All records below must be reproduced exactly, although any pictures they contain are to be omitted.

→ **Data for the task**
::::::

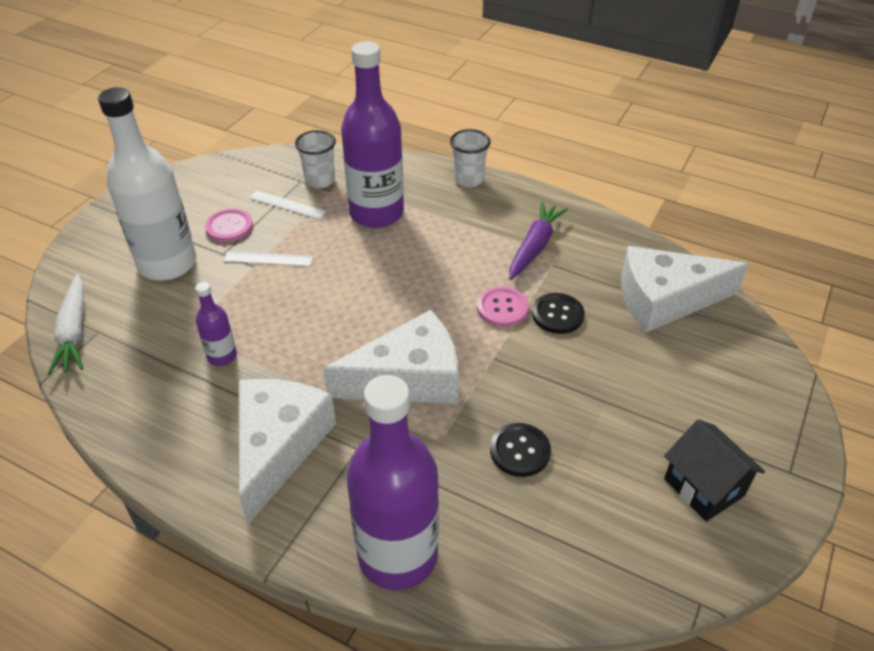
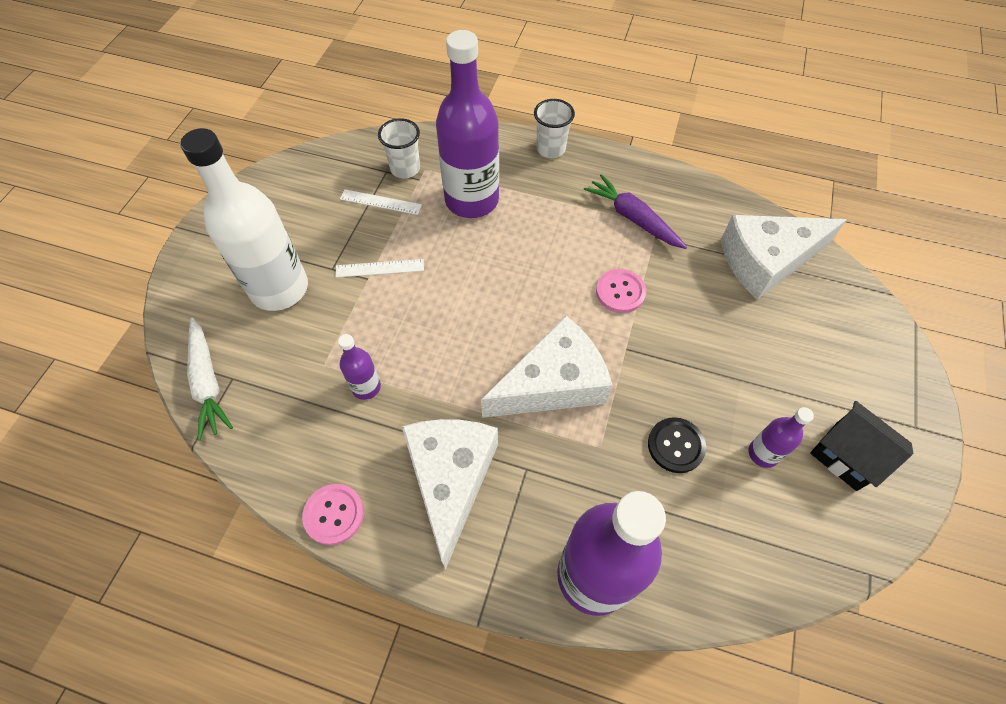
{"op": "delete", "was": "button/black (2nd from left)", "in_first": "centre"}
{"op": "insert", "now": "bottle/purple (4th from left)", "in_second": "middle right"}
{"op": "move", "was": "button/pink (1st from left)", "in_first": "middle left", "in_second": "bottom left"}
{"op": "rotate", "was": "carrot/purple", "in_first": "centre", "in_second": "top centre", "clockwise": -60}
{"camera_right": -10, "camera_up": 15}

::::::

→ **Answer section**
{"op": "delete", "was": "button/black (2nd from left)", "in_first": "centre"}
{"op": "insert", "now": "bottle/purple (4th from left)", "in_second": "middle right"}
{"op": "move", "was": "button/pink (1st from left)", "in_first": "middle left", "in_second": "bottom left"}
{"op": "rotate", "was": "carrot/purple", "in_first": "centre", "in_second": "top centre", "clockwise": -60}
{"camera_right": -10, "camera_up": 15}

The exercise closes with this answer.